Problem description -
Please repeat the data exactly, leaving nothing out.

+++

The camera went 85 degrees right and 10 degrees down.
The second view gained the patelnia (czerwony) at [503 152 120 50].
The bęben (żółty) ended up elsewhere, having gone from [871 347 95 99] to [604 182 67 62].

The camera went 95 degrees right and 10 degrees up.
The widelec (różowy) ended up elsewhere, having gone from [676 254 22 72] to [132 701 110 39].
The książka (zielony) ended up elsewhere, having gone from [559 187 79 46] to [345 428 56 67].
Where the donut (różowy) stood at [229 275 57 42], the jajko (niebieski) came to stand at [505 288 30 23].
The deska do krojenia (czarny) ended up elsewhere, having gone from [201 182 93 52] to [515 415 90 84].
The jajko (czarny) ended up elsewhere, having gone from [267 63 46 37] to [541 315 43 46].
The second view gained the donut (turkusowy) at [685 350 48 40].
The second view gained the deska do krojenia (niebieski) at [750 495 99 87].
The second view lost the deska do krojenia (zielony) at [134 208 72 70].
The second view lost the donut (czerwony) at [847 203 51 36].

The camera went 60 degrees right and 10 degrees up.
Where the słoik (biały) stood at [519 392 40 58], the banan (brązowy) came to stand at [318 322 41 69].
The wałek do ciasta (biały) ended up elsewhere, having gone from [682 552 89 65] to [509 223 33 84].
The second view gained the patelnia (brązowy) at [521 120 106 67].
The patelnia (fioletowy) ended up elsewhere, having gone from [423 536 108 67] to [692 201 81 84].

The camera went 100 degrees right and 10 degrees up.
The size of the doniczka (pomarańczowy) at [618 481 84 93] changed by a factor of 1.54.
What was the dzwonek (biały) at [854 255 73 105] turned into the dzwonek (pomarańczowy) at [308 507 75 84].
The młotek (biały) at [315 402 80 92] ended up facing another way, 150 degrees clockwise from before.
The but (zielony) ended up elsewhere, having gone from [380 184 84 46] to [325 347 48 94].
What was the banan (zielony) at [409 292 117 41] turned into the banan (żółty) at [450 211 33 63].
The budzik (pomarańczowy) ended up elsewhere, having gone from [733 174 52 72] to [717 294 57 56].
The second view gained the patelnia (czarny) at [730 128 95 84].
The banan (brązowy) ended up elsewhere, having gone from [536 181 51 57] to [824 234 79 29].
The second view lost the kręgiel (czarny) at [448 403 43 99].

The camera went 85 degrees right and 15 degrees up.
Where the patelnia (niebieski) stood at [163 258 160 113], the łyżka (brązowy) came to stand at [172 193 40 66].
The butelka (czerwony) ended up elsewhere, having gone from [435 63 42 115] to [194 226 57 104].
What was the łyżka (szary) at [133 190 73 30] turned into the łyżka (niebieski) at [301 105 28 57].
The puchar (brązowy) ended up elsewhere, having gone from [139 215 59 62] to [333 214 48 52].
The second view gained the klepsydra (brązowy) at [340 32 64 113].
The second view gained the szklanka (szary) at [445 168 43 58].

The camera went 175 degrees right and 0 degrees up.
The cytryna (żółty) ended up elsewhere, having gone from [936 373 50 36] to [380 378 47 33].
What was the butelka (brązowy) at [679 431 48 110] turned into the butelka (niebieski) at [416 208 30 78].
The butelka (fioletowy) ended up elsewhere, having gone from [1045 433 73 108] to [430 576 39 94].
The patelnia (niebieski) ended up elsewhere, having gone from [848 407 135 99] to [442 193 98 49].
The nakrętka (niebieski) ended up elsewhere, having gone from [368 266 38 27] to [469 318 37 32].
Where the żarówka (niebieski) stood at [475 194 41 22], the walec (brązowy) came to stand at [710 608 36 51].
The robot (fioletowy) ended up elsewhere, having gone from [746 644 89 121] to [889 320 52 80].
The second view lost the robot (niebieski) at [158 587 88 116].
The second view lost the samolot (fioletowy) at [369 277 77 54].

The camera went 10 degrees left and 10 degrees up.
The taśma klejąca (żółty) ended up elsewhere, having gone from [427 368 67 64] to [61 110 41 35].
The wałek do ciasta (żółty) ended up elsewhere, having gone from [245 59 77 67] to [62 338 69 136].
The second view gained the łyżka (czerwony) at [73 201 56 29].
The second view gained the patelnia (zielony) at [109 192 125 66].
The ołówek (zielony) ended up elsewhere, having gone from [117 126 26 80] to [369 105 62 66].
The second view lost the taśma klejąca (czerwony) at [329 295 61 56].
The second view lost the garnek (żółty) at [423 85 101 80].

+++

Exercise answer -
The camera went 85 degrees right and 10 degrees down.
The second view gained the patelnia (czerwony) at [503 152 120 50].
The bęben (żółty) ended up elsewhere, having gone from [871 347 95 99] to [604 182 67 62].

The camera went 95 degrees right and 10 degrees up.
The widelec (różowy) ended up elsewhere, having gone from [676 254 22 72] to [132 701 110 39].
The książka (zielony) ended up elsewhere, having gone from [559 187 79 46] to [345 428 56 67].
Where the donut (różowy) stood at [229 275 57 42], the jajko (niebieski) came to stand at [505 288 30 23].
The deska do krojenia (czarny) ended up elsewhere, having gone from [201 182 93 52] to [515 415 90 84].
The jajko (czarny) ended up elsewhere, having gone from [267 63 46 37] to [541 315 43 46].
The second view gained the donut (turkusowy) at [685 350 48 40].
The second view gained the deska do krojenia (niebieski) at [750 495 99 87].
The second view lost the deska do krojenia (zielony) at [134 208 72 70].
The second view lost the donut (czerwony) at [847 203 51 36].

The camera went 60 degrees right and 10 degrees up.
Where the słoik (biały) stood at [519 392 40 58], the banan (brązowy) came to stand at [318 322 41 69].
The wałek do ciasta (biały) ended up elsewhere, having gone from [682 552 89 65] to [509 223 33 84].
The second view gained the patelnia (brązowy) at [521 120 106 67].
The patelnia (fioletowy) ended up elsewhere, having gone from [423 536 108 67] to [692 201 81 84].

The camera went 100 degrees right and 10 degrees up.
The size of the doniczka (pomarańczowy) at [618 481 84 93] changed by a factor of 1.54.
What was the dzwonek (biały) at [854 255 73 105] turned into the dzwonek (pomarańczowy) at [308 507 75 84].
The młotek (biały) at [315 402 80 92] ended up facing another way, 150 degrees clockwise from before.
The but (zielony) ended up elsewhere, having gone from [380 184 84 46] to [325 347 48 94].
What was the banan (zielony) at [409 292 117 41] turned into the banan (żółty) at [450 211 33 63].
The budzik (pomarańczowy) ended up elsewhere, having gone from [733 174 52 72] to [717 294 57 56].
The second view gained the patelnia (czarny) at [730 128 95 84].
The banan (brązowy) ended up elsewhere, having gone from [536 181 51 57] to [824 234 79 29].
The second view lost the kręgiel (czarny) at [448 403 43 99].

The camera went 85 degrees right and 15 degrees up.
Where the patelnia (niebieski) stood at [163 258 160 113], the łyżka (brązowy) came to stand at [172 193 40 66].
The butelka (czerwony) ended up elsewhere, having gone from [435 63 42 115] to [194 226 57 104].
What was the łyżka (szary) at [133 190 73 30] turned into the łyżka (niebieski) at [301 105 28 57].
The puchar (brązowy) ended up elsewhere, having gone from [139 215 59 62] to [333 214 48 52].
The second view gained the klepsydra (brązowy) at [340 32 64 113].
The second view gained the szklanka (szary) at [445 168 43 58].

The camera went 175 degrees right and 0 degrees up.
The cytryna (żółty) ended up elsewhere, having gone from [936 373 50 36] to [380 378 47 33].
What was the butelka (brązowy) at [679 431 48 110] turned into the butelka (niebieski) at [416 208 30 78].
The butelka (fioletowy) ended up elsewhere, having gone from [1045 433 73 108] to [430 576 39 94].
The patelnia (niebieski) ended up elsewhere, having gone from [848 407 135 99] to [442 193 98 49].
The nakrętka (niebieski) ended up elsewhere, having gone from [368 266 38 27] to [469 318 37 32].
Where the żarówka (niebieski) stood at [475 194 41 22], the walec (brązowy) came to stand at [710 608 36 51].
The robot (fioletowy) ended up elsewhere, having gone from [746 644 89 121] to [889 320 52 80].
The second view lost the robot (niebieski) at [158 587 88 116].
The second view lost the samolot (fioletowy) at [369 277 77 54].

The camera went 10 degrees left and 10 degrees up.
The taśma klejąca (żółty) ended up elsewhere, having gone from [427 368 67 64] to [61 110 41 35].
The wałek do ciasta (żółty) ended up elsewhere, having gone from [245 59 77 67] to [62 338 69 136].
The second view gained the łyżka (czerwony) at [73 201 56 29].
The second view gained the patelnia (zielony) at [109 192 125 66].
The ołówek (zielony) ended up elsewhere, having gone from [117 126 26 80] to [369 105 62 66].
The second view lost the taśma klejąca (czerwony) at [329 295 61 56].
The second view lost the garnek (żółty) at [423 85 101 80].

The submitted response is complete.